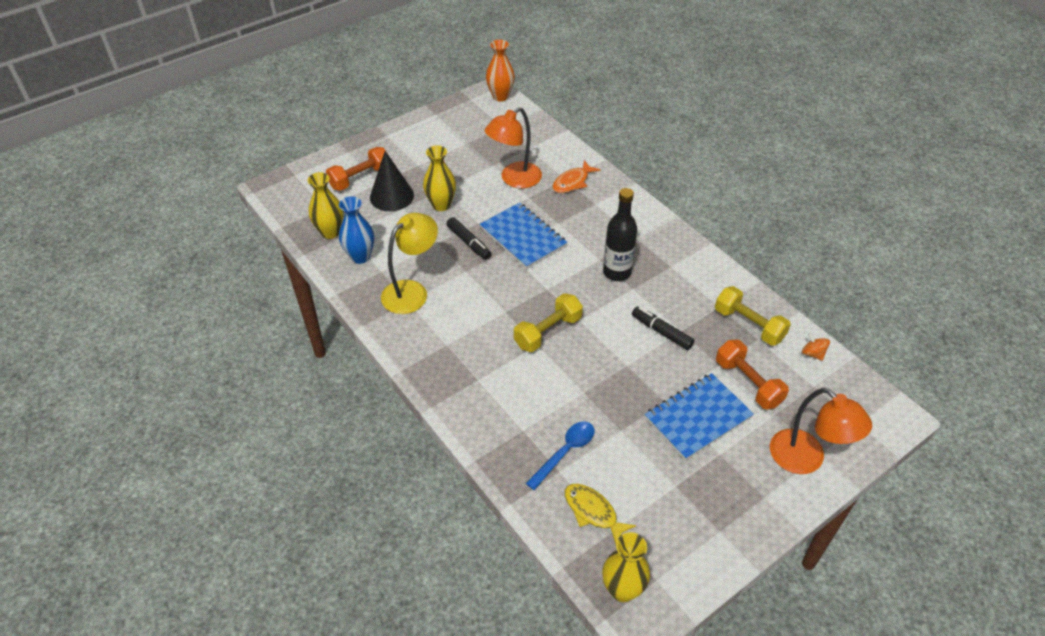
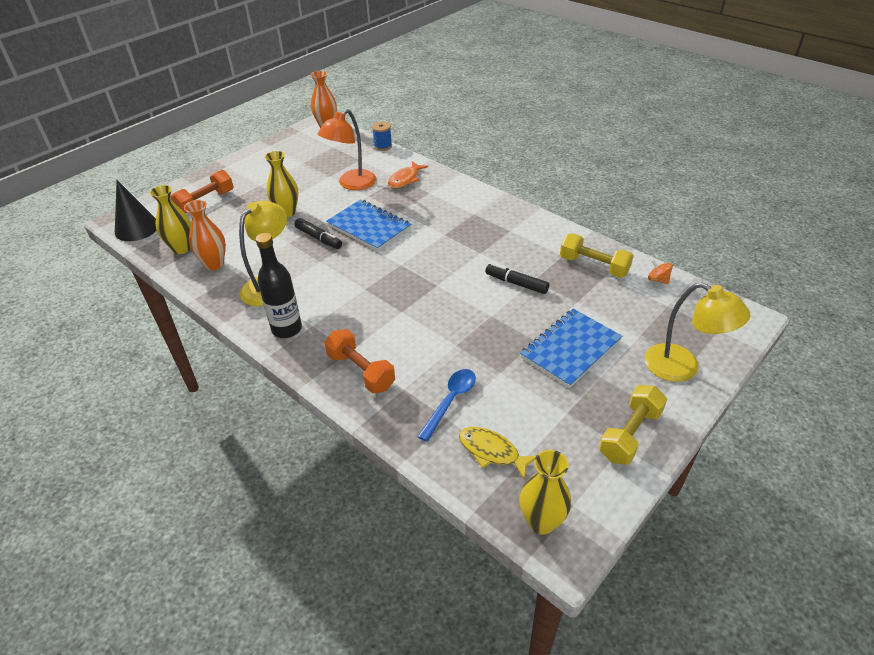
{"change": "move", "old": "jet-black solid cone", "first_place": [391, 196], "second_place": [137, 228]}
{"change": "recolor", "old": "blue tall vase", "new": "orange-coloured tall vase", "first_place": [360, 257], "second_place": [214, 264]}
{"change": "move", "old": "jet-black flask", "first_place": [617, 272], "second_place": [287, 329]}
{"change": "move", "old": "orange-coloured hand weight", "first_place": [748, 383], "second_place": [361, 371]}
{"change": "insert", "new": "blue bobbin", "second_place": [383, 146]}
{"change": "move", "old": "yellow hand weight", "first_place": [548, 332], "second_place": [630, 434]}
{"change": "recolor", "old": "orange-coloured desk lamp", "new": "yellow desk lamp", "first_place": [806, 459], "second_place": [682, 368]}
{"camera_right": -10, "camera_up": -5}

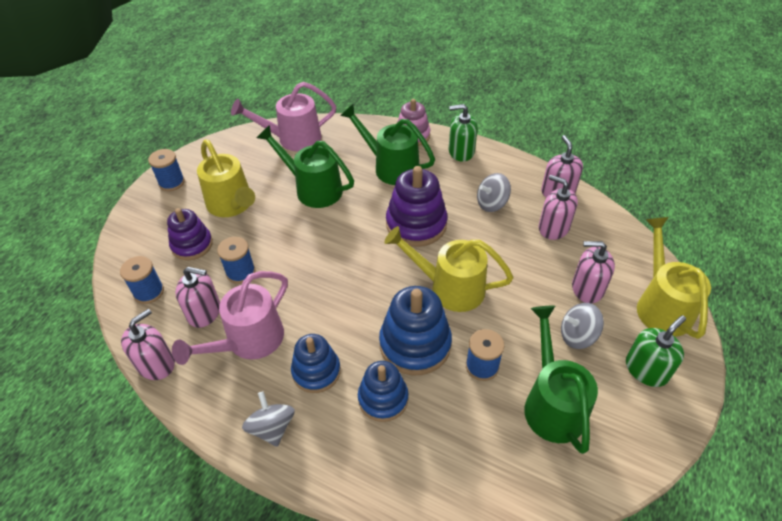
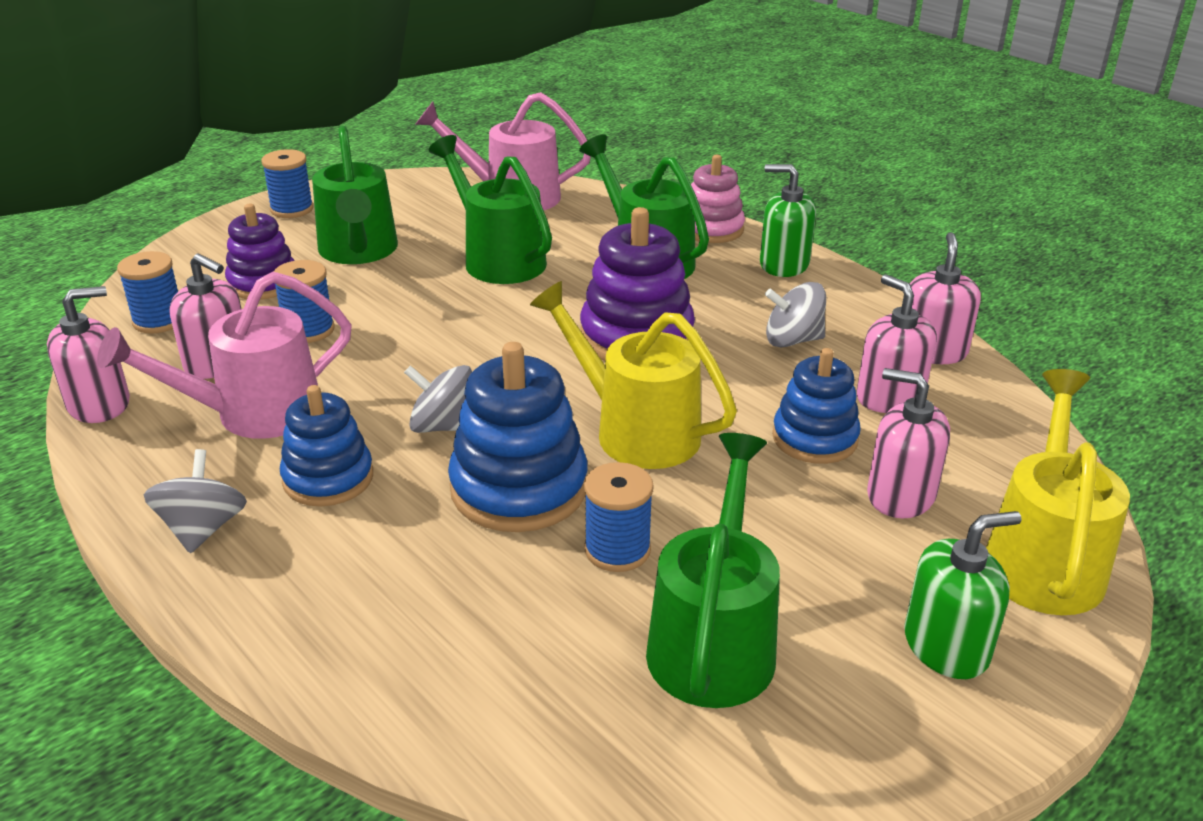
{"change": "recolor", "old": "yellow sprinkling can", "new": "green sprinkling can", "first_place": [232, 205], "second_place": [359, 252]}
{"change": "move", "old": "ash-grey toy top", "first_place": [577, 336], "second_place": [443, 426]}
{"change": "move", "old": "blue stacking toy", "first_place": [383, 398], "second_place": [814, 438]}
{"camera_right": 20, "camera_up": -15}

◆ ◆ ◆ ◆ ◆ ◆ ◆

-- What you are asked to do --
In which lines of the material above does the string "hand" occur? Copy them all.

-- Solution for this exercise --
{"change": "move", "old": "orange-coloured hand weight", "first_place": [748, 383], "second_place": [361, 371]}
{"change": "move", "old": "yellow hand weight", "first_place": [548, 332], "second_place": [630, 434]}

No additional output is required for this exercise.